The task: Could you restate exactly the lines that begin at the line with "(458, 433) = (460, 649): purple" and end at the final line of the data?

Records from a data collection
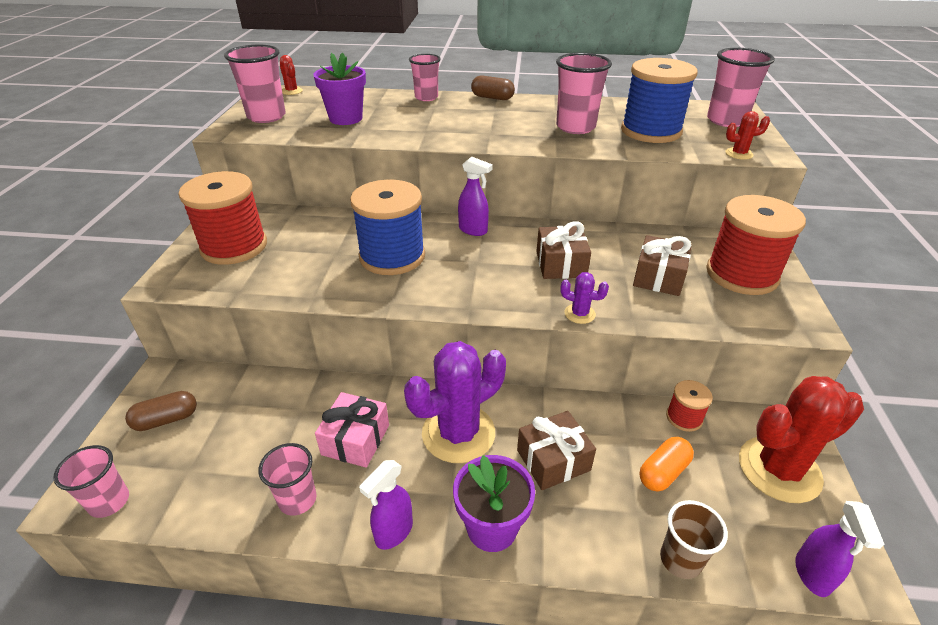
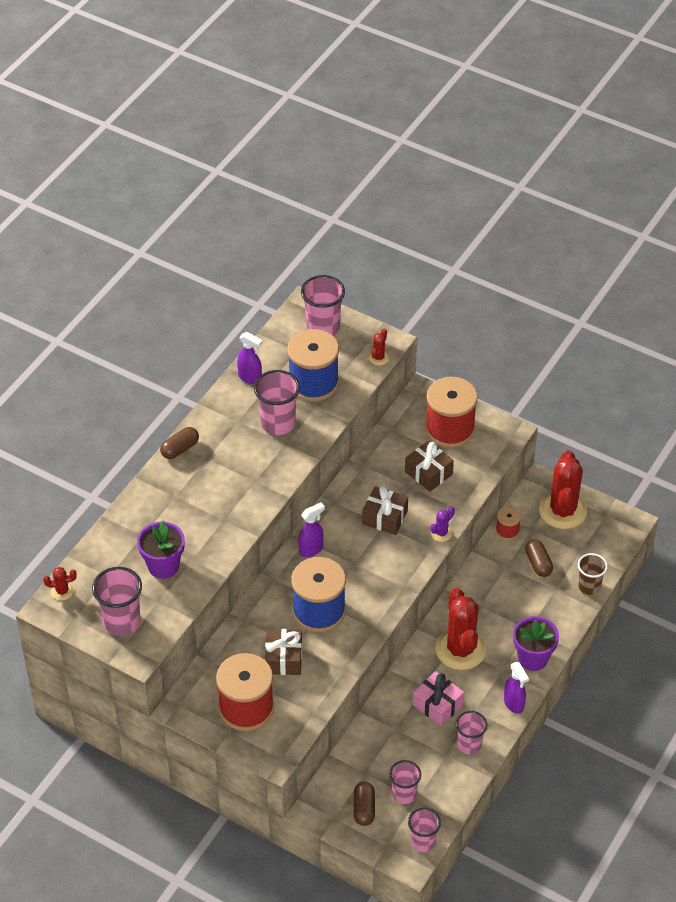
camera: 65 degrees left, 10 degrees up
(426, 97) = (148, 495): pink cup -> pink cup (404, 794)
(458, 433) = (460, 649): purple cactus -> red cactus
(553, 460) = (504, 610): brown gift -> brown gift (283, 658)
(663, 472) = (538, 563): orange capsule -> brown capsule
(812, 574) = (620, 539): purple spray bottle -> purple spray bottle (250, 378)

Written reply:
(458, 433) = (460, 649): purple cactus -> red cactus
(553, 460) = (504, 610): brown gift -> brown gift (283, 658)
(663, 472) = (538, 563): orange capsule -> brown capsule
(812, 574) = (620, 539): purple spray bottle -> purple spray bottle (250, 378)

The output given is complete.